Collected data
######

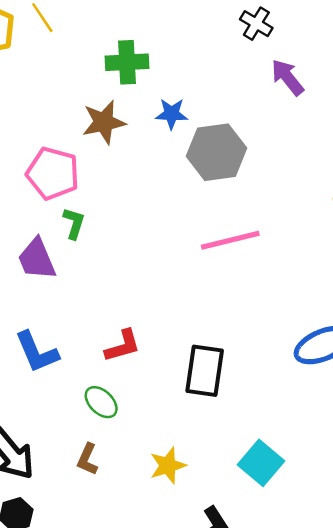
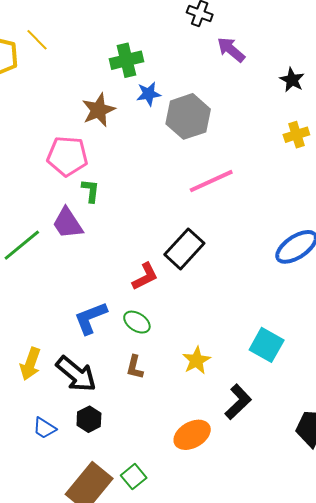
green cross: (127, 62) -> (126, 60), moved
blue L-shape: (37, 352) -> (91, 318), moved, turned 102
black rectangle: (205, 371) -> (184, 249), moved, turned 45

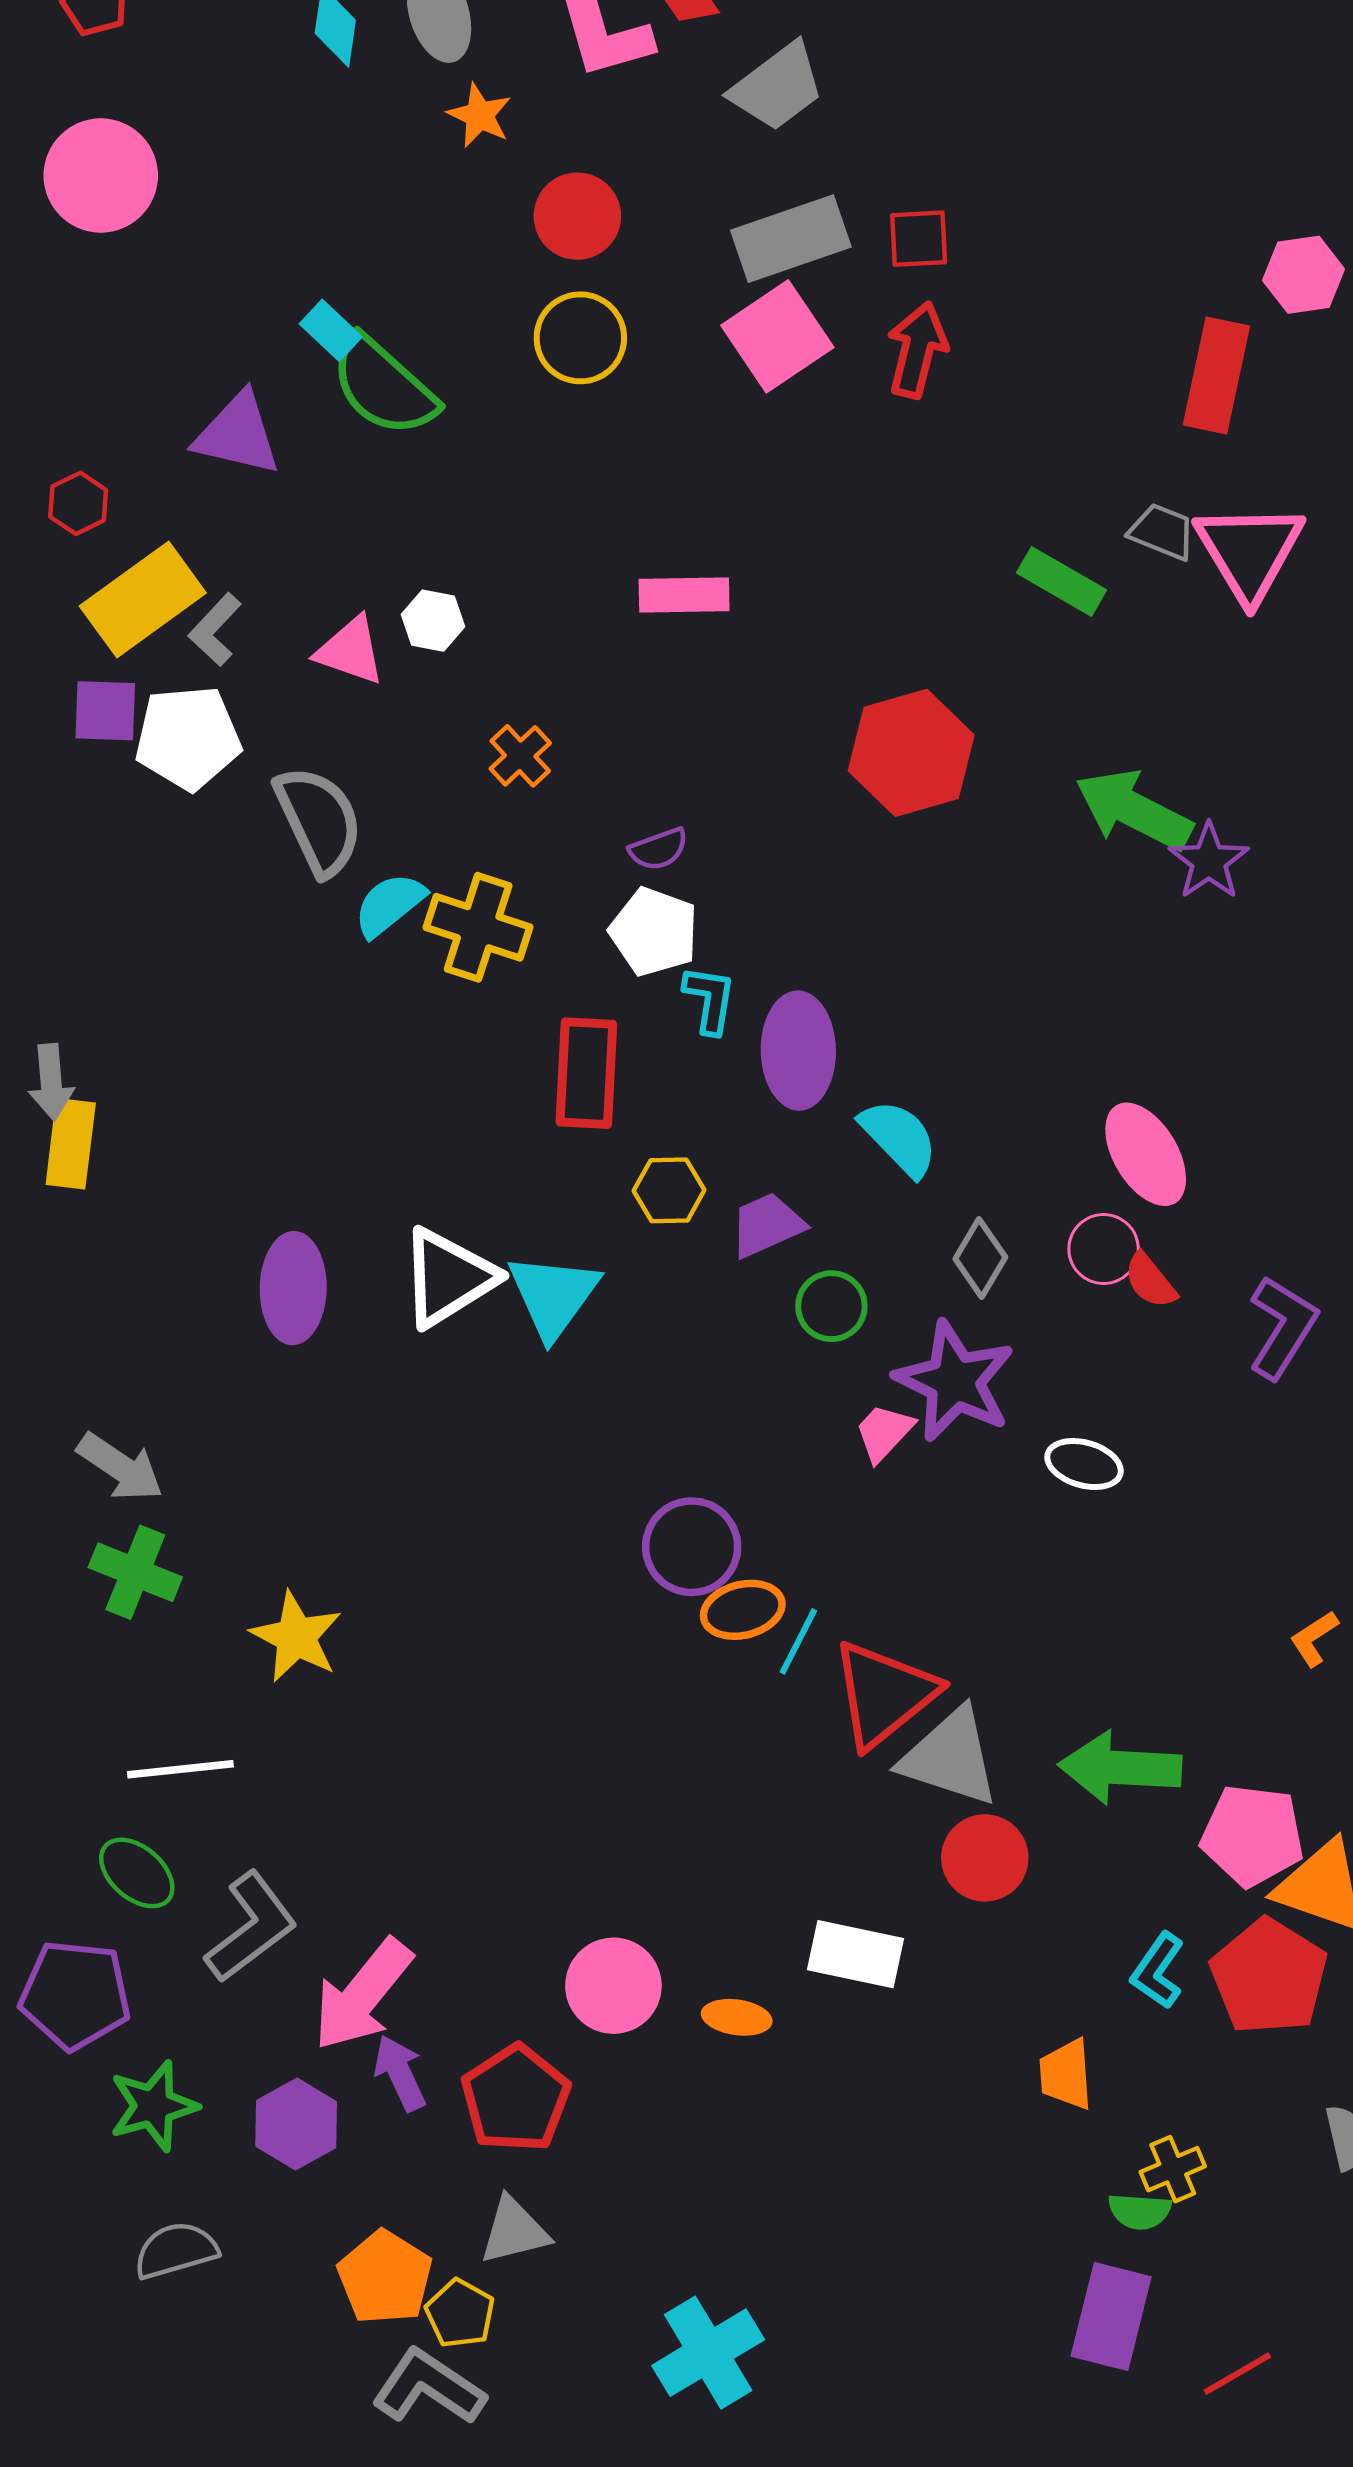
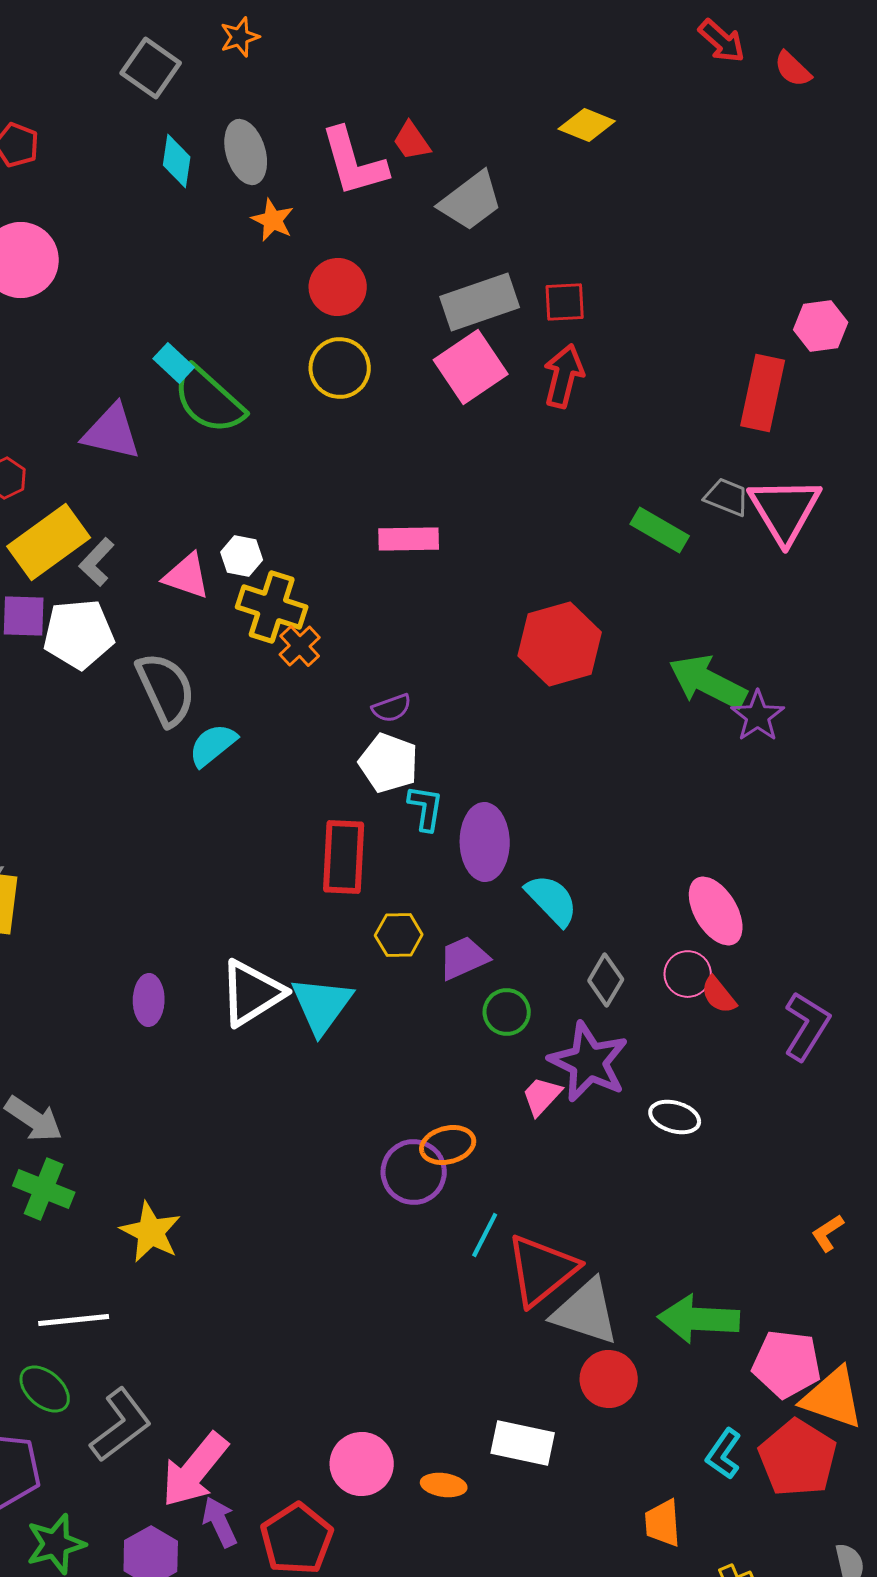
yellow cross: (478, 927) -> (272, 607), moved
purple ellipse: (293, 1288) -> (149, 1000), size x0.7
orange ellipse: (743, 1610) -> (448, 1145), moved

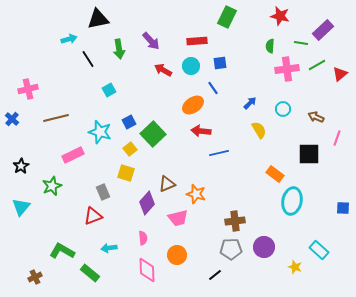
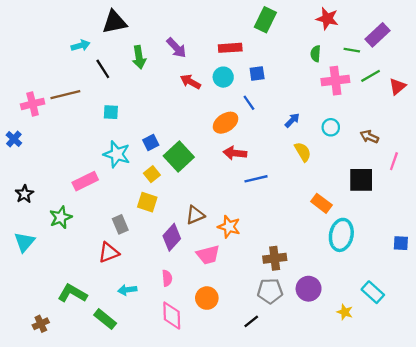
cyan square: (109, 90) -> (111, 112), moved, turned 32
brown line: (56, 118) -> (65, 95), moved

######

* _TASK DESCRIPTION_
Where the line containing "cyan square: (109, 90)" appears in the data above, begin there and reproduce every line to the end exactly; include nothing else.

* _ANSWER BOX_
cyan square: (109, 90) -> (111, 112), moved, turned 32
brown line: (56, 118) -> (65, 95), moved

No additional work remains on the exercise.